*GOAL OF THE EXERCISE*. Count the lines of the listing below that contain the string "specified", treating uppercase and lowercase as different, and give only the number.

*** RECORDS SUPPLIED ***

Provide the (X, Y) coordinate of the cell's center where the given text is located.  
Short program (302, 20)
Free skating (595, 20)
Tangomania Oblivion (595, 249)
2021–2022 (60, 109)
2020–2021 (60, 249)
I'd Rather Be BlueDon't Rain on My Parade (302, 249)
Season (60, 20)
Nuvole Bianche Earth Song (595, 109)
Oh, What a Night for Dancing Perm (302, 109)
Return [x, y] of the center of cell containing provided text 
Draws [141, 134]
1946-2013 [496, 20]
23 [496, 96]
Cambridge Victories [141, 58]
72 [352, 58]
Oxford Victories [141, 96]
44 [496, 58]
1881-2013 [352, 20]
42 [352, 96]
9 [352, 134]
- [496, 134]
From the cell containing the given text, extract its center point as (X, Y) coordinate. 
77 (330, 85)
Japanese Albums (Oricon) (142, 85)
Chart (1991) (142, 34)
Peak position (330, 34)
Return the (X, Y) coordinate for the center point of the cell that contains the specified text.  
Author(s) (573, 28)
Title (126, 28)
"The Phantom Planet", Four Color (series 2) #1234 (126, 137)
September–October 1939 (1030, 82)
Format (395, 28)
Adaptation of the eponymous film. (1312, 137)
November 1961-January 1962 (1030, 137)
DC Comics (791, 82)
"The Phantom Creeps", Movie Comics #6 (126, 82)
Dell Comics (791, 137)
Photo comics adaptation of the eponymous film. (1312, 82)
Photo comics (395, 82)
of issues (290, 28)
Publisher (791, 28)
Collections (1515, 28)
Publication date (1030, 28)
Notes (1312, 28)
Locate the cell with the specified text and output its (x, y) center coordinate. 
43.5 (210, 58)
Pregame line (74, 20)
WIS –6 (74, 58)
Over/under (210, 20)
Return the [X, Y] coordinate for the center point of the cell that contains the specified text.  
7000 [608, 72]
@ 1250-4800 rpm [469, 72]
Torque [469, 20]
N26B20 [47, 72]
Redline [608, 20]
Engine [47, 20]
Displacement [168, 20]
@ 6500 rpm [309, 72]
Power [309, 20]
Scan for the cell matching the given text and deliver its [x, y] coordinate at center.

***

*THE COMPLETED TASK*. 3